RECORD SET =>
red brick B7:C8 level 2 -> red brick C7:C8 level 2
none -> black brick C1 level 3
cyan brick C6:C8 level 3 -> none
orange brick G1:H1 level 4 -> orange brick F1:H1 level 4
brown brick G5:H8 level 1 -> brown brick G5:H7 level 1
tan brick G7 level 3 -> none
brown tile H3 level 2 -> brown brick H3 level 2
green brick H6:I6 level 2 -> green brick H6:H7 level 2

WORK ORDER => Reproduce, please, the lines of the material from its first line down to the line containing "brown tile H3", keeping both ends and nothing beyond them.

OUTPUT FOR THIS TASK =>
red brick B7:C8 level 2 -> red brick C7:C8 level 2
none -> black brick C1 level 3
cyan brick C6:C8 level 3 -> none
orange brick G1:H1 level 4 -> orange brick F1:H1 level 4
brown brick G5:H8 level 1 -> brown brick G5:H7 level 1
tan brick G7 level 3 -> none
brown tile H3 level 2 -> brown brick H3 level 2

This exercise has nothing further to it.